▶ Task item
Restate the records below word for word.

▶ Information provided
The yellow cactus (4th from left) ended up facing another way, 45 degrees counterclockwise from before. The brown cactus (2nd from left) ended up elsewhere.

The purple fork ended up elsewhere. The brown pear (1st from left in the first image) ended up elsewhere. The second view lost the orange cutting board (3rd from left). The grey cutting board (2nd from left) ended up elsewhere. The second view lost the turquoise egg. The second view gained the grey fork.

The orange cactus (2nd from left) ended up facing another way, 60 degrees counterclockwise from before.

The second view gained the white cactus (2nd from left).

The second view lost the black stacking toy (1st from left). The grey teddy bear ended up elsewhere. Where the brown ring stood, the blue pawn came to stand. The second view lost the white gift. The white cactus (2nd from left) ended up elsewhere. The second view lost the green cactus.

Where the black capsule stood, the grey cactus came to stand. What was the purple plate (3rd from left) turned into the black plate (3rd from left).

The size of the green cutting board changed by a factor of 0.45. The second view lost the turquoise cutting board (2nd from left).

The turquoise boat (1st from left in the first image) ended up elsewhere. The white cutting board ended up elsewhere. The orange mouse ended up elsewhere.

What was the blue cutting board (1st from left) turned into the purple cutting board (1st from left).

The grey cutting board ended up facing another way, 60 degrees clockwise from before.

▶ Written solution
The yellow cactus (4th from left) ended up facing another way, 45 degrees counterclockwise from before. The brown cactus (2nd from left) ended up elsewhere.

The purple fork ended up elsewhere. The brown pear (1st from left in the first image) ended up elsewhere. The second view lost the orange cutting board (3rd from left). The grey cutting board (2nd from left) ended up elsewhere. The second view lost the turquoise egg. The second view gained the grey fork.

The orange cactus (2nd from left) ended up facing another way, 60 degrees counterclockwise from before.

The second view gained the white cactus (2nd from left).

The second view lost the black stacking toy (1st from left). The grey teddy bear ended up elsewhere. Where the brown ring stood, the blue pawn came to stand. The second view lost the white gift. The white cactus (2nd from left) ended up elsewhere. The second view lost the green cactus.

Where the black capsule stood, the grey cactus came to stand. What was the purple plate (3rd from left) turned into the black plate (3rd from left).

The size of the green cutting board changed by a factor of 0.45. The second view lost the turquoise cutting board (2nd from left).

The turquoise boat (1st from left in the first image) ended up elsewhere. The white cutting board ended up elsewhere. The orange mouse ended up elsewhere.

What was the blue cutting board (1st from left) turned into the purple cutting board (1st from left).

The grey cutting board ended up facing another way, 60 degrees clockwise from before.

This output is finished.